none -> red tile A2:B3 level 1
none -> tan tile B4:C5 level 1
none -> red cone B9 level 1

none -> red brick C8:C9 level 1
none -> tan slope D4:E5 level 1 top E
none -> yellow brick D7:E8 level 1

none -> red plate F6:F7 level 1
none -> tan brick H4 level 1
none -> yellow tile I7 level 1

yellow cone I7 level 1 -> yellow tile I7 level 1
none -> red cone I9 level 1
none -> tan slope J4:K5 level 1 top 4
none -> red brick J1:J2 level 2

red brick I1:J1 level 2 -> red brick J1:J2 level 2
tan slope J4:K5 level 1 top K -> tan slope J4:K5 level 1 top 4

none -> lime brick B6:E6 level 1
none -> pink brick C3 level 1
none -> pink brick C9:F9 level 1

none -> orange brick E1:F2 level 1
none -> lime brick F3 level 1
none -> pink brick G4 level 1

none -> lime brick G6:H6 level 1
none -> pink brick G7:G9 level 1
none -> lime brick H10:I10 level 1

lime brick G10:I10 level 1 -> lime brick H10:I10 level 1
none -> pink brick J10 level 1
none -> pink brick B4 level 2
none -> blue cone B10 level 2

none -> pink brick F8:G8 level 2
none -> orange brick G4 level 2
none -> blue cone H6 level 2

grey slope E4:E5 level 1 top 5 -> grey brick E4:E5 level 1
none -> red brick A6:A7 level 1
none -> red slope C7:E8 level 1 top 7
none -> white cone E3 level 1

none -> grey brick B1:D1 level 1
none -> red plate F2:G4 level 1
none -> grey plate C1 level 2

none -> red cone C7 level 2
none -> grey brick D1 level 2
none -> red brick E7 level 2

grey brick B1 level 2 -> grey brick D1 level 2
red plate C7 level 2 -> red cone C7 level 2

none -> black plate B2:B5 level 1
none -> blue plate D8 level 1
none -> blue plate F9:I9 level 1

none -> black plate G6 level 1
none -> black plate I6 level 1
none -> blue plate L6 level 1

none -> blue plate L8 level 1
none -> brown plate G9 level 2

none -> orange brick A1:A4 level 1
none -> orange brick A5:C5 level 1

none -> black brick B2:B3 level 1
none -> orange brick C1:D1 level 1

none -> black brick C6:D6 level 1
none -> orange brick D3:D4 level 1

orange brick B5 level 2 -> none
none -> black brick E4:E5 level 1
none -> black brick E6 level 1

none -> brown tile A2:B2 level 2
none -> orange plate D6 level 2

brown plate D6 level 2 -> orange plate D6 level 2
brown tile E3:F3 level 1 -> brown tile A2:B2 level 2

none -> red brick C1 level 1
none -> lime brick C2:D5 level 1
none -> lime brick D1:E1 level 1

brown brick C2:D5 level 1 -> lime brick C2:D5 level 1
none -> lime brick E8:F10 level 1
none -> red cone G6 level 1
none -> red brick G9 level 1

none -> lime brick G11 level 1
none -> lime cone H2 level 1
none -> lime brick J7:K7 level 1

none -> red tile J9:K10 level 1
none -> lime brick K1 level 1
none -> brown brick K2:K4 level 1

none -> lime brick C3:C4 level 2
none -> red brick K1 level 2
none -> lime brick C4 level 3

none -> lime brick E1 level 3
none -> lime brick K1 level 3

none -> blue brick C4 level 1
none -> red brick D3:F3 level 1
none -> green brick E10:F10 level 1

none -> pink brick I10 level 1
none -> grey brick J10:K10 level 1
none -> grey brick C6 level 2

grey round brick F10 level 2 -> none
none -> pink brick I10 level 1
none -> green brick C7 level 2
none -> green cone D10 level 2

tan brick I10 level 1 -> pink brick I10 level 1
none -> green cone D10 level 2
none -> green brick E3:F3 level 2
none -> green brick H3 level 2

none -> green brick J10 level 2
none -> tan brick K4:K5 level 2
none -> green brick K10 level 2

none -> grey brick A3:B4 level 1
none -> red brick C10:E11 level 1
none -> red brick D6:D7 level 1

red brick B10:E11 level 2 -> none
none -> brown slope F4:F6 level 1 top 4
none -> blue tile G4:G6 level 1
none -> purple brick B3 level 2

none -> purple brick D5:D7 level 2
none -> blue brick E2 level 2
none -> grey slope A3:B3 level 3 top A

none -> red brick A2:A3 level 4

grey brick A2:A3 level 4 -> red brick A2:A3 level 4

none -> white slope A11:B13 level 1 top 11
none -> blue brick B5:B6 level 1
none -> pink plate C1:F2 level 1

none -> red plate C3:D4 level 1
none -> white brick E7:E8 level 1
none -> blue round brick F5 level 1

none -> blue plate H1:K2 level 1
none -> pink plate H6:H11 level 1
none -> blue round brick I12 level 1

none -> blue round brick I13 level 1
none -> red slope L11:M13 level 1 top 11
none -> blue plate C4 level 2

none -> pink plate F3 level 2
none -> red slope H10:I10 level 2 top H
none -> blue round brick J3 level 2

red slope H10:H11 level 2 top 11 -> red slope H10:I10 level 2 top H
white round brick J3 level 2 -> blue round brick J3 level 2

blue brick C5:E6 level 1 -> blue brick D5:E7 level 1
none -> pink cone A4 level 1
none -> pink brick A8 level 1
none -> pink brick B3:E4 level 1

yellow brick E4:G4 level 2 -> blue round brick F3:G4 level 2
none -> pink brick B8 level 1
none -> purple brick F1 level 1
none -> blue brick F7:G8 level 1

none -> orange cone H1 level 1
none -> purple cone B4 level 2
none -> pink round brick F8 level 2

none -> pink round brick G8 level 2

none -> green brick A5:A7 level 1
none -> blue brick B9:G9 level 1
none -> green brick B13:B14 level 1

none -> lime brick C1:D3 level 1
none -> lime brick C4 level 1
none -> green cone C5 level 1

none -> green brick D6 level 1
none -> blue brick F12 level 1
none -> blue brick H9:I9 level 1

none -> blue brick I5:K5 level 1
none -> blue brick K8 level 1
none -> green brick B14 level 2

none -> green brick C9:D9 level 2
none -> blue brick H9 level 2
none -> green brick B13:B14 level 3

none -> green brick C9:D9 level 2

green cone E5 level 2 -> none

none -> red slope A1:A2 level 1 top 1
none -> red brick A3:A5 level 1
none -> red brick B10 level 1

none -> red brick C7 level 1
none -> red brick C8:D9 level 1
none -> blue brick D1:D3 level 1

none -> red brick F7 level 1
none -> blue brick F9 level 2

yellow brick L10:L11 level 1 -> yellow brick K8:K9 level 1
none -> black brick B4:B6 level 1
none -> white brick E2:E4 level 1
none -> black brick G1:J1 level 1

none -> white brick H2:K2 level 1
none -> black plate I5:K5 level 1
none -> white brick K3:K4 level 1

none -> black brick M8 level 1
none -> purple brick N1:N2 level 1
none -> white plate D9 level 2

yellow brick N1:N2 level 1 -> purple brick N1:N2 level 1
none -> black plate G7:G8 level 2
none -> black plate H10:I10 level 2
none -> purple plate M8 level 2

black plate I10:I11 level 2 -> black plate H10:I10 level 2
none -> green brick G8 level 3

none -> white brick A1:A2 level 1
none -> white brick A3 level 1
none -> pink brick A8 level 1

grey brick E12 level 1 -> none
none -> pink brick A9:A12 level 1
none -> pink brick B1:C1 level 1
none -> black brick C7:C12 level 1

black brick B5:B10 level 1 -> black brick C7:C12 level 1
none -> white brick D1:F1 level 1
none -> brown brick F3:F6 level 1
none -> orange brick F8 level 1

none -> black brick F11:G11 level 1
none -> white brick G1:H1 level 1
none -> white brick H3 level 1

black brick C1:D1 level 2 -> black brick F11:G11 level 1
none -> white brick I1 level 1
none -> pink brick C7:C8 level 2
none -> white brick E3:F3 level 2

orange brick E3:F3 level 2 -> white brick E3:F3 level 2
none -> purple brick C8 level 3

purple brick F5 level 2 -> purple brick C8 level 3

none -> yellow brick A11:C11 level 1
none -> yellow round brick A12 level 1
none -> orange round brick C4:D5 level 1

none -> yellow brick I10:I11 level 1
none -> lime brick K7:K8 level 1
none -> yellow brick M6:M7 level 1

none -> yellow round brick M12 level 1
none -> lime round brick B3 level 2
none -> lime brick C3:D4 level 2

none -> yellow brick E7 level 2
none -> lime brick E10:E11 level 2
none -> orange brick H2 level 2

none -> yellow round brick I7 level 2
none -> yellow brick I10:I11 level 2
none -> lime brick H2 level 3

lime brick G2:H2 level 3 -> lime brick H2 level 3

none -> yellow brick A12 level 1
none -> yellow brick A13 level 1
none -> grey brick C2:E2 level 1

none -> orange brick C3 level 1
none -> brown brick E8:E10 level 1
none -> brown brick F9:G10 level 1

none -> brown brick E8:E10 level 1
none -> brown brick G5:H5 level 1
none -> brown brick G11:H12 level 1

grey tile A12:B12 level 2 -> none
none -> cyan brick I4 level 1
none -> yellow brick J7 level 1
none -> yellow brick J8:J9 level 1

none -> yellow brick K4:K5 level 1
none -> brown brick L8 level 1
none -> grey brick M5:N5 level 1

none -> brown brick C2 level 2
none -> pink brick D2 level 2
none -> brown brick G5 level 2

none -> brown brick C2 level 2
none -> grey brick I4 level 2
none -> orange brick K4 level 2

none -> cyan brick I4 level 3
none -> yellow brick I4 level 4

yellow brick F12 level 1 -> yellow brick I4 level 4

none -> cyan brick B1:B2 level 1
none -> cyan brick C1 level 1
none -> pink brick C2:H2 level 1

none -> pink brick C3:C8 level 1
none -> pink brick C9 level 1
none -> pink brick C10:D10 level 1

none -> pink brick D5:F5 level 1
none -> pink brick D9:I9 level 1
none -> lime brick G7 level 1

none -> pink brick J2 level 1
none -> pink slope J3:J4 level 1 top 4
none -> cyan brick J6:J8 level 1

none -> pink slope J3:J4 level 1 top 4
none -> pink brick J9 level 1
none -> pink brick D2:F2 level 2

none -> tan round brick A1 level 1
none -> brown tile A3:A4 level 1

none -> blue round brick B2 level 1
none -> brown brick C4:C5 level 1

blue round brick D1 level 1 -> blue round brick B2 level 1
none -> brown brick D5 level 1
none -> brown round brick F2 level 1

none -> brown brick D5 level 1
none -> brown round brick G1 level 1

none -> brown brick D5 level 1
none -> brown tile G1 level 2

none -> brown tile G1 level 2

==================================================

### WORK TASK
Print exactly the lines above from the one with "none -> pink brick J10 level 1" to the one with "none -> red tile J9:K10 level 1", including both.

### EXERCISE RESPONSE
none -> pink brick J10 level 1
none -> pink brick B4 level 2
none -> blue cone B10 level 2

none -> pink brick F8:G8 level 2
none -> orange brick G4 level 2
none -> blue cone H6 level 2

grey slope E4:E5 level 1 top 5 -> grey brick E4:E5 level 1
none -> red brick A6:A7 level 1
none -> red slope C7:E8 level 1 top 7
none -> white cone E3 level 1

none -> grey brick B1:D1 level 1
none -> red plate F2:G4 level 1
none -> grey plate C1 level 2

none -> red cone C7 level 2
none -> grey brick D1 level 2
none -> red brick E7 level 2

grey brick B1 level 2 -> grey brick D1 level 2
red plate C7 level 2 -> red cone C7 level 2

none -> black plate B2:B5 level 1
none -> blue plate D8 level 1
none -> blue plate F9:I9 level 1

none -> black plate G6 level 1
none -> black plate I6 level 1
none -> blue plate L6 level 1

none -> blue plate L8 level 1
none -> brown plate G9 level 2

none -> orange brick A1:A4 level 1
none -> orange brick A5:C5 level 1

none -> black brick B2:B3 level 1
none -> orange brick C1:D1 level 1

none -> black brick C6:D6 level 1
none -> orange brick D3:D4 level 1

orange brick B5 level 2 -> none
none -> black brick E4:E5 level 1
none -> black brick E6 level 1

none -> brown tile A2:B2 level 2
none -> orange plate D6 level 2

brown plate D6 level 2 -> orange plate D6 level 2
brown tile E3:F3 level 1 -> brown tile A2:B2 level 2

none -> red brick C1 level 1
none -> lime brick C2:D5 level 1
none -> lime brick D1:E1 level 1

brown brick C2:D5 level 1 -> lime brick C2:D5 level 1
none -> lime brick E8:F10 level 1
none -> red cone G6 level 1
none -> red brick G9 level 1

none -> lime brick G11 level 1
none -> lime cone H2 level 1
none -> lime brick J7:K7 level 1

none -> red tile J9:K10 level 1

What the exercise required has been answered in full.